Exercise goal
In the entries below, count the lines that contain the word "tile" and give only that number.
------------------------------------------------------------
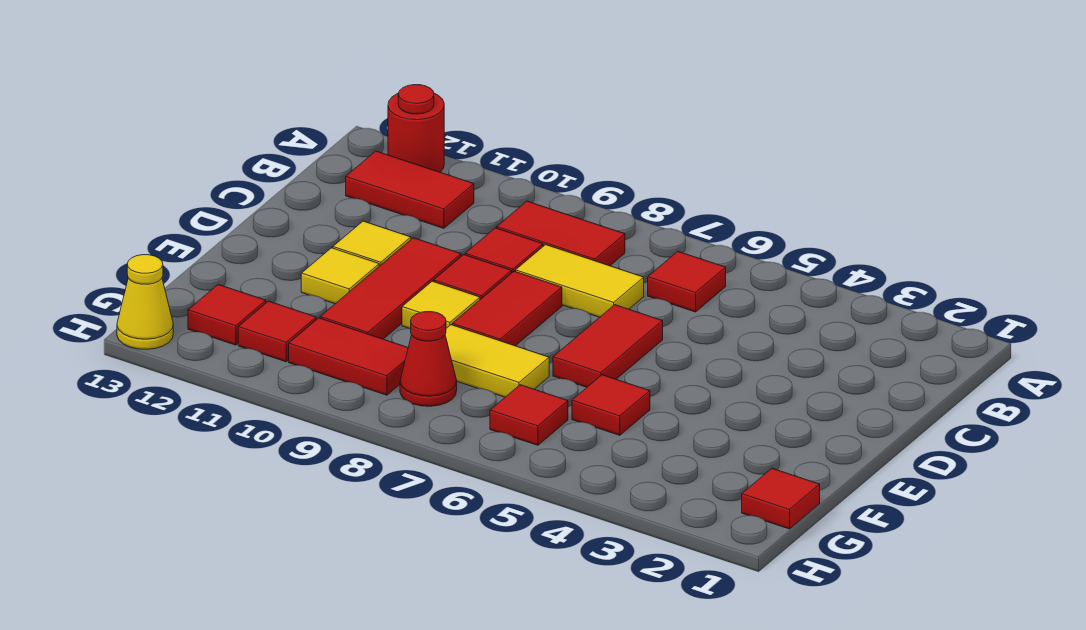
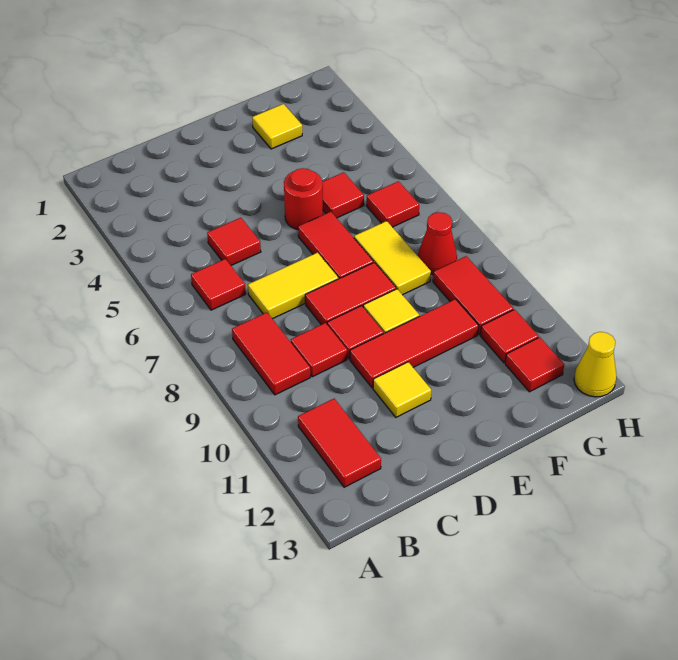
red 1x1 round brick [388,85,444,172] -> red 1x1 round brick moved to [284,168,323,230]
yellow 1x2 tile [516,245,644,317] -> yellow 1x2 tile turned to [248,253,338,319]
red 1x2 tile [553,305,663,387] -> red 1x2 tile turned to [298,212,373,279]
yellow 1x1 tile [301,248,379,304] -> yellow 1x1 tile moved to [252,104,302,149]
red 1x1 tile [742,468,820,529] -> red 1x1 tile moved to [207,218,261,265]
------------------------------------------------------------
Solution below
4